### [WHAT IS EXPECTED]
Only the stretch of the listing below that runs from the line with "IC21: NOT (in" through the line with "R1: 430 (SIG12, SIG36) -> 1.2k (SIG12, SIG36)" is to be printed, exactly and with both ends.

### [DATA]
==*==

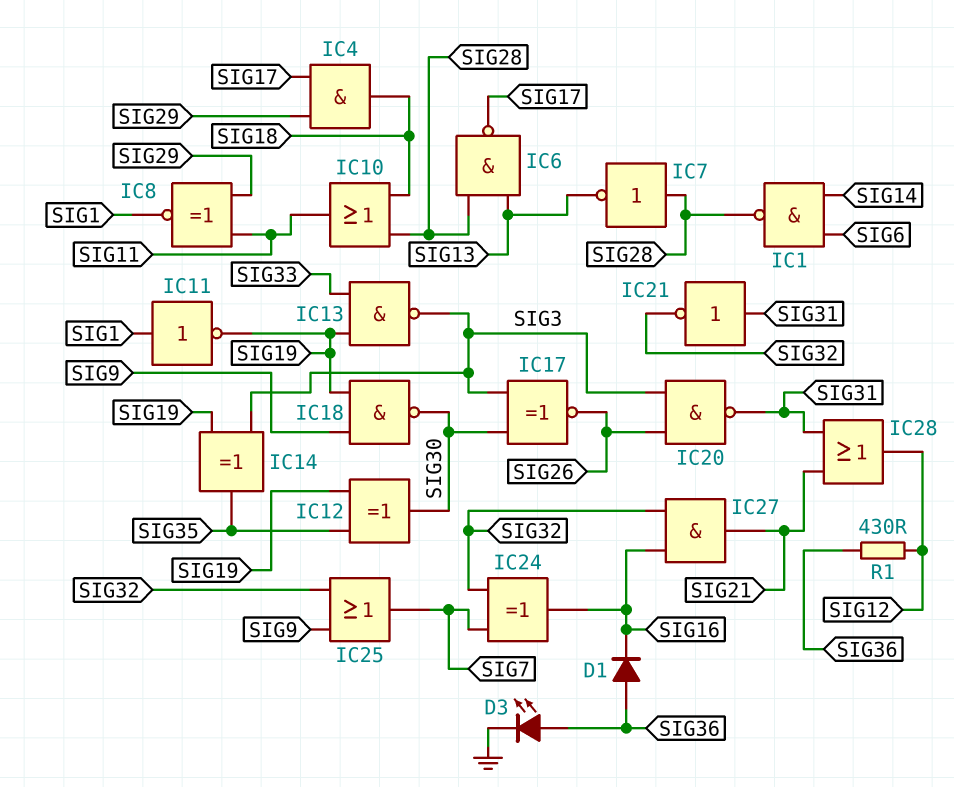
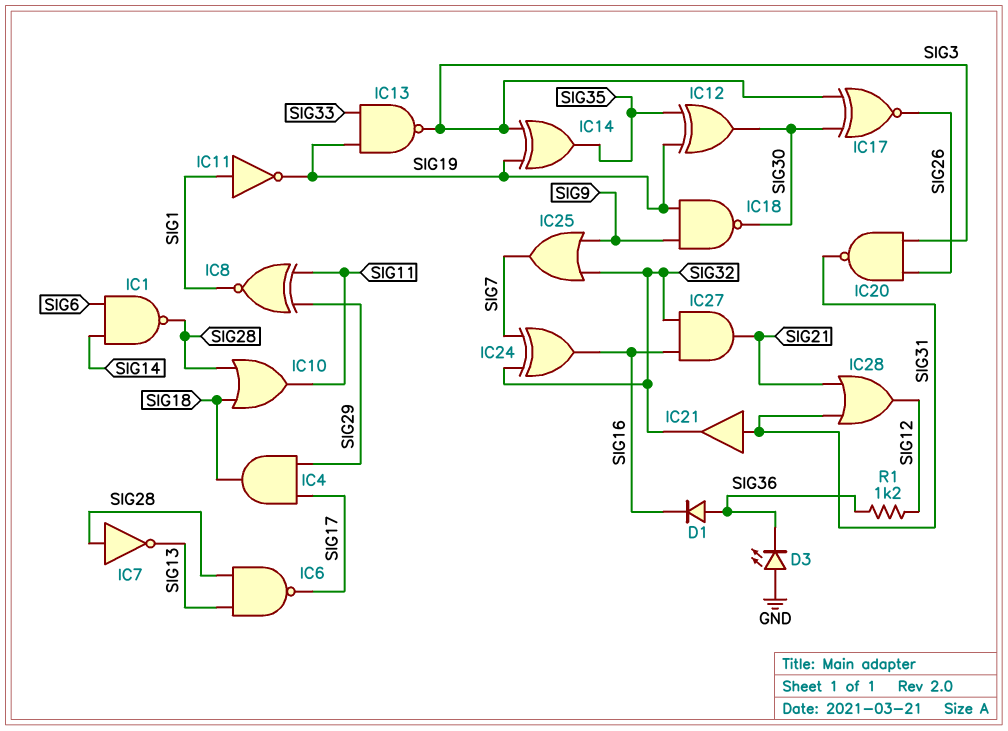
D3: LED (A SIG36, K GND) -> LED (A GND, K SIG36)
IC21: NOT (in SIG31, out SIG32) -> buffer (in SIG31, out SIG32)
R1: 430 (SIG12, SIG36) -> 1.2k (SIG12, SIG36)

==*==

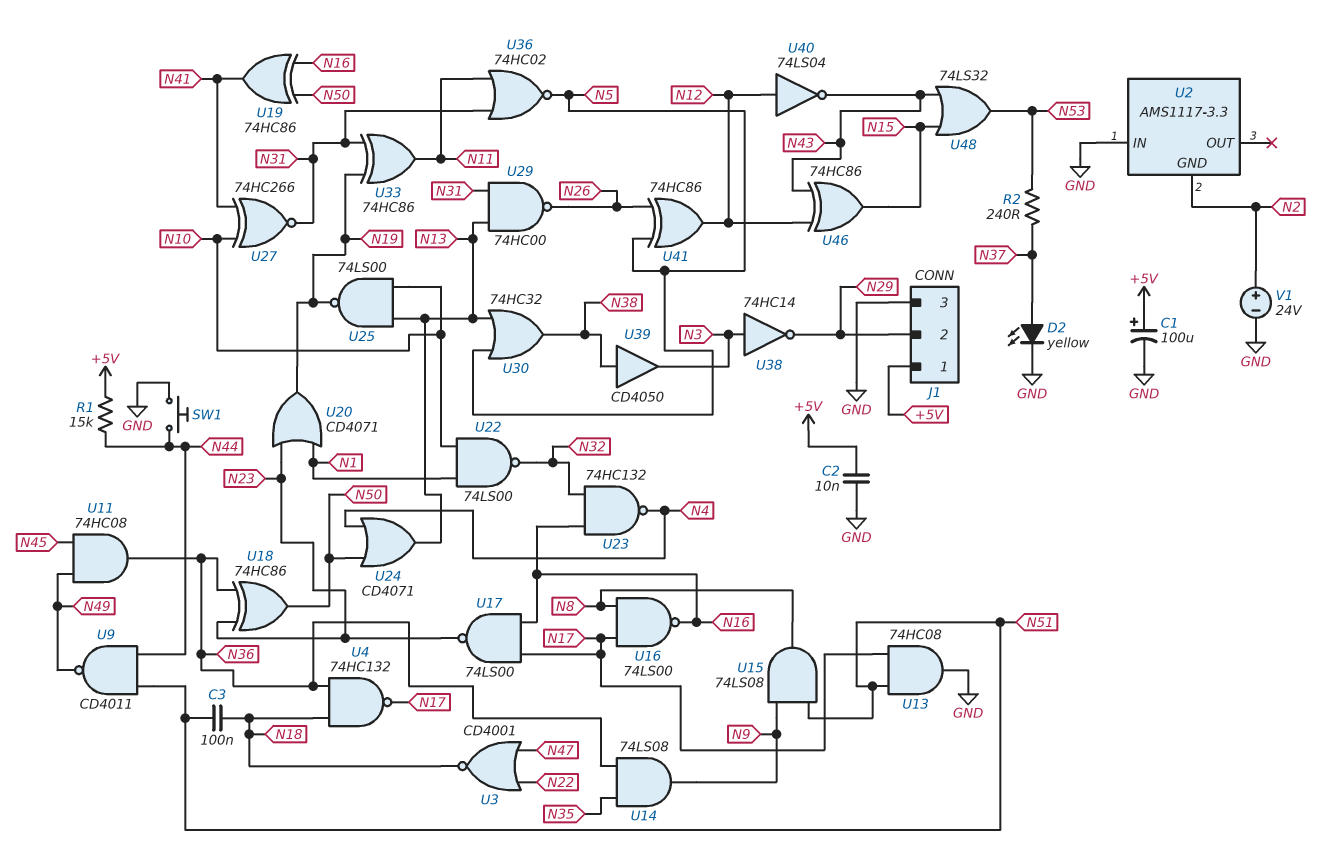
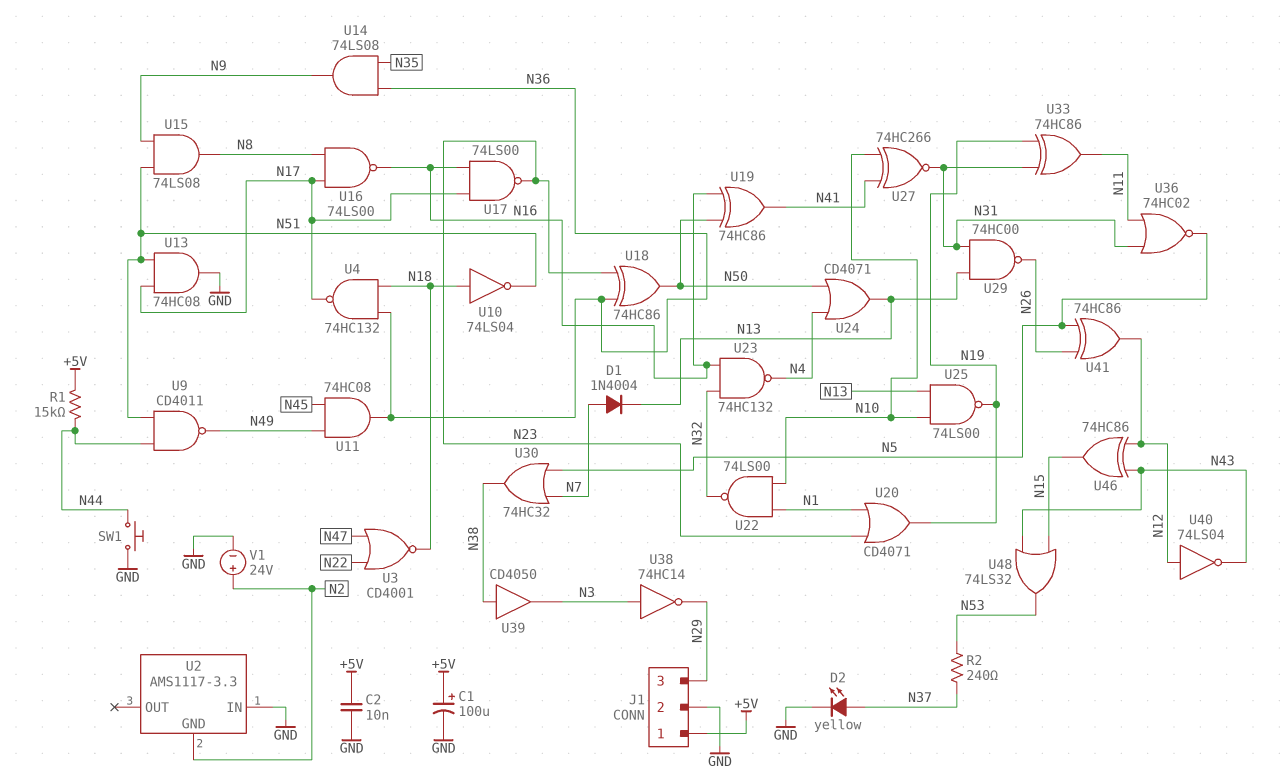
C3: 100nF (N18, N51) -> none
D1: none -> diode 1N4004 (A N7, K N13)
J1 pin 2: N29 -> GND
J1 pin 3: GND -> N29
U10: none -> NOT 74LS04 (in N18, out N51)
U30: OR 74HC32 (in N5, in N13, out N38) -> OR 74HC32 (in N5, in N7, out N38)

==*==

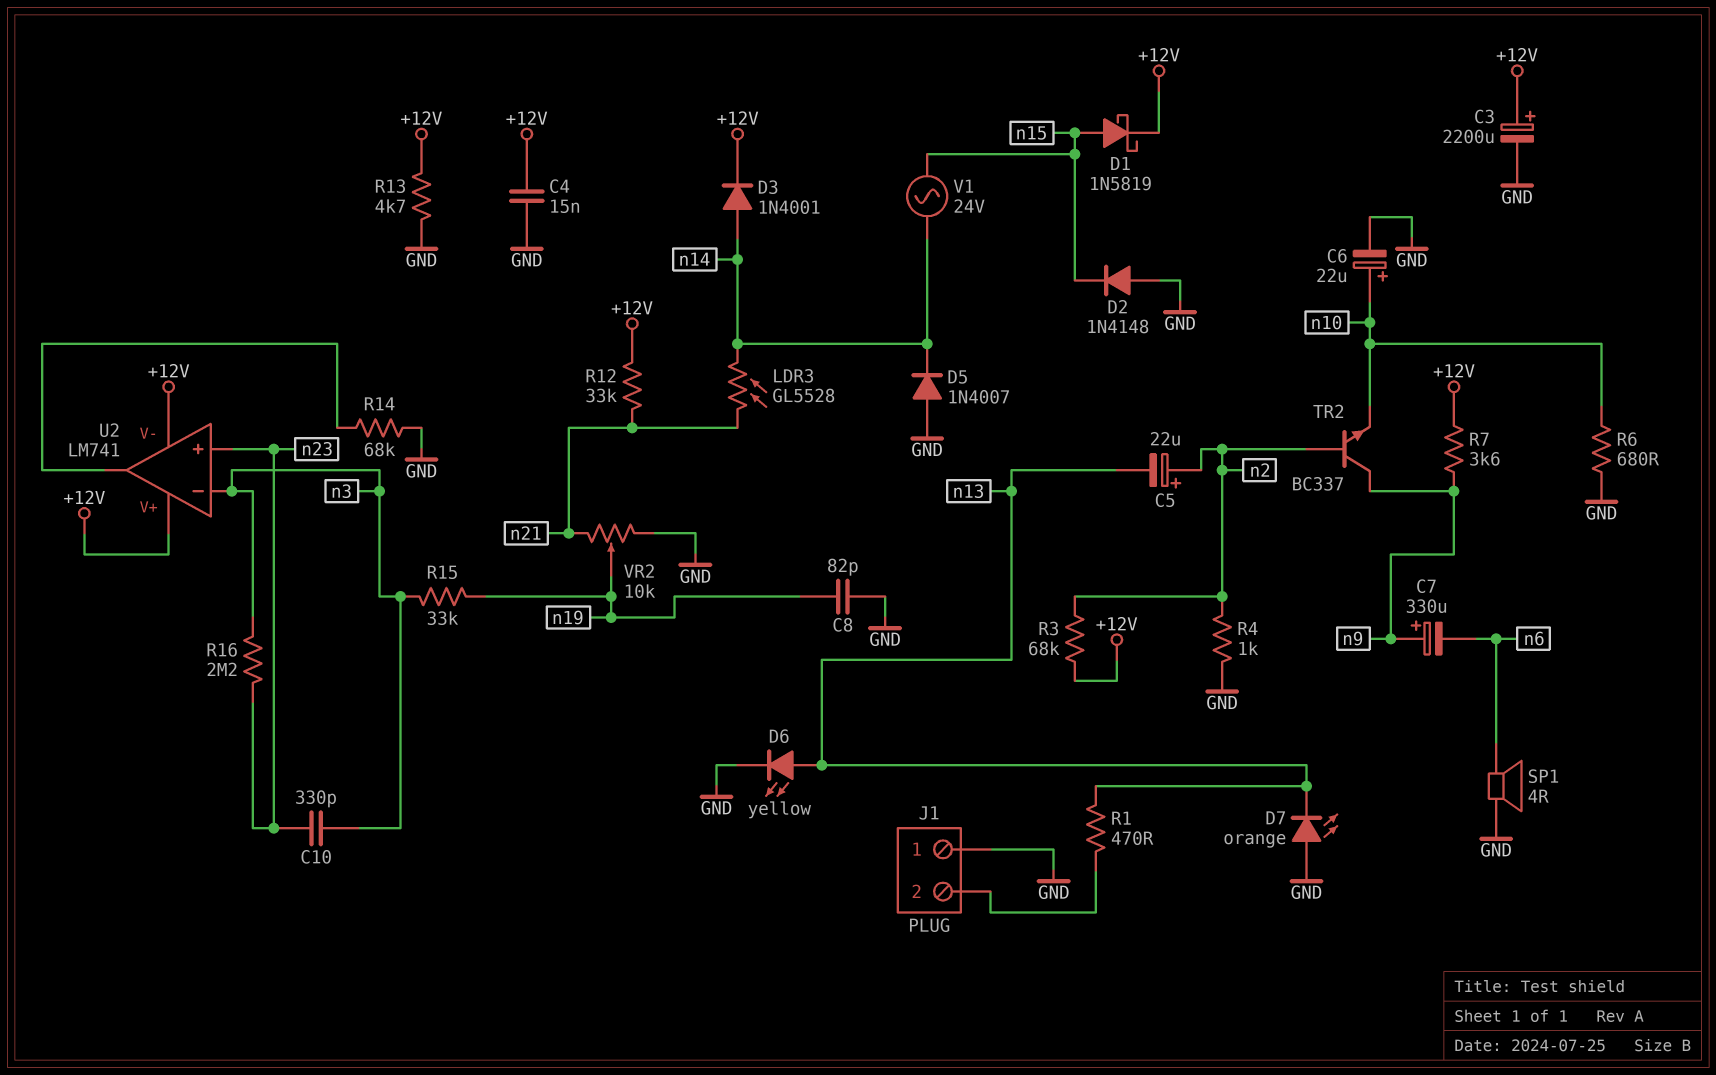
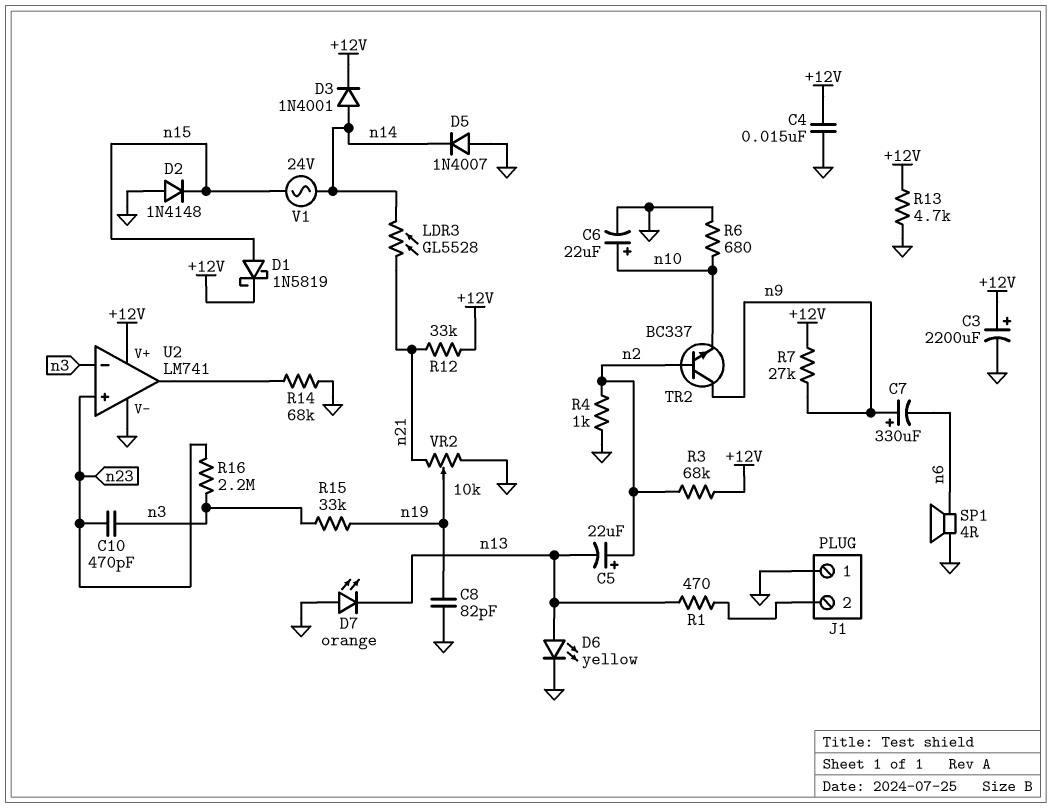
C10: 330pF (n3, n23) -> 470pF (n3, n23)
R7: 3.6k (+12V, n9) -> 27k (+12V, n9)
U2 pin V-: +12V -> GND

==*==

### [EXERCISE RESPONSE]
IC21: NOT (in SIG31, out SIG32) -> buffer (in SIG31, out SIG32)
R1: 430 (SIG12, SIG36) -> 1.2k (SIG12, SIG36)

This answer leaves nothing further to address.